Without the pictures, reproduce the entries below exactly.

Top of Data for the task

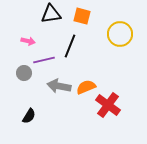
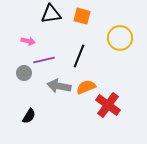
yellow circle: moved 4 px down
black line: moved 9 px right, 10 px down
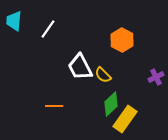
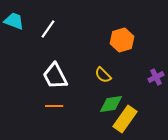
cyan trapezoid: rotated 105 degrees clockwise
orange hexagon: rotated 15 degrees clockwise
white trapezoid: moved 25 px left, 9 px down
green diamond: rotated 35 degrees clockwise
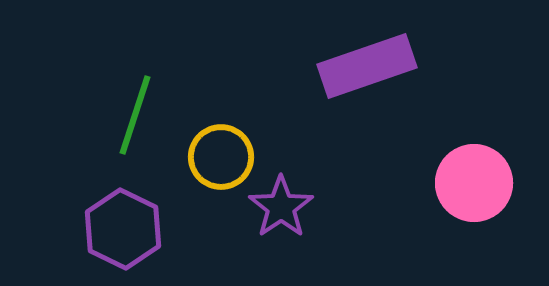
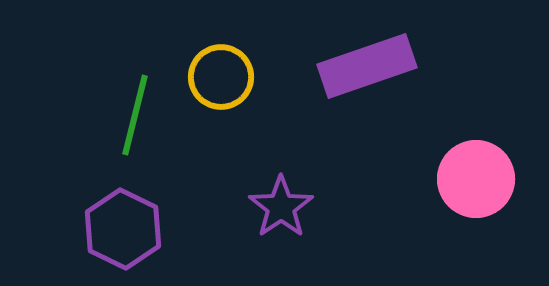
green line: rotated 4 degrees counterclockwise
yellow circle: moved 80 px up
pink circle: moved 2 px right, 4 px up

Bottom of Data for the task

▶ **Answer box**:
yellow circle: moved 4 px down
black line: moved 9 px right, 10 px down
cyan trapezoid: rotated 105 degrees clockwise
orange hexagon: rotated 15 degrees clockwise
white trapezoid: moved 25 px left, 9 px down
green diamond: rotated 35 degrees clockwise
green line: rotated 4 degrees counterclockwise
yellow circle: moved 80 px up
pink circle: moved 2 px right, 4 px up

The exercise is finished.